Records shown:
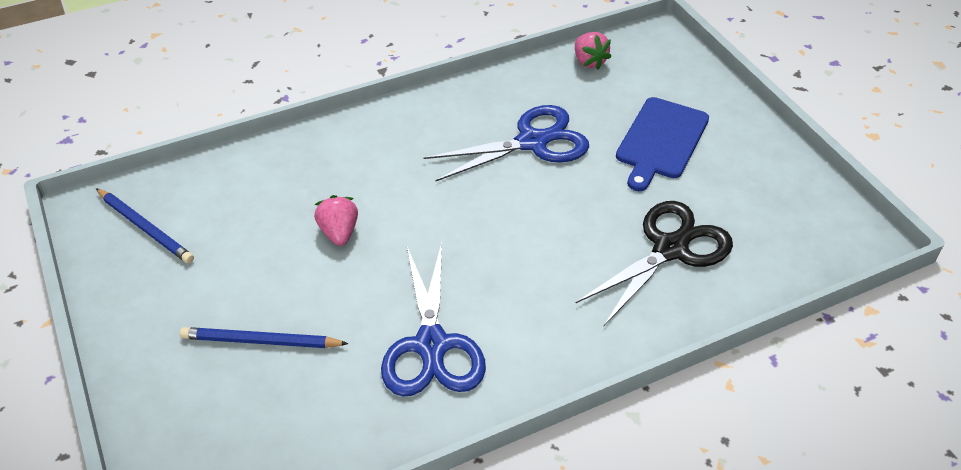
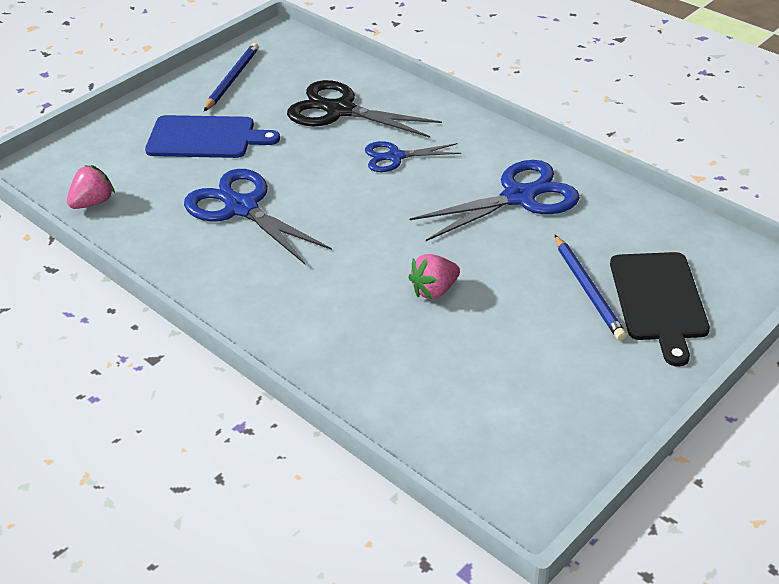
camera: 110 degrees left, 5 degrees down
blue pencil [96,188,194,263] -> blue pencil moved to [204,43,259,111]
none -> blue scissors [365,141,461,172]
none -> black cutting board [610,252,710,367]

--

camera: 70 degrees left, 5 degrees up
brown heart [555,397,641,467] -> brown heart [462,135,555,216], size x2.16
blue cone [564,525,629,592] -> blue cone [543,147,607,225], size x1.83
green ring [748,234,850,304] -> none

What to do:
Within the listing above, locate the line containing "camera: 110 degrees left, 5 degrees down" and the line containing "none -> black cutting board [610,252,710,367]". Reproduce those two lines and all lines between them exactly, with nothing added.

Result below:
camera: 110 degrees left, 5 degrees down
blue pencil [96,188,194,263] -> blue pencil moved to [204,43,259,111]
none -> blue scissors [365,141,461,172]
none -> black cutting board [610,252,710,367]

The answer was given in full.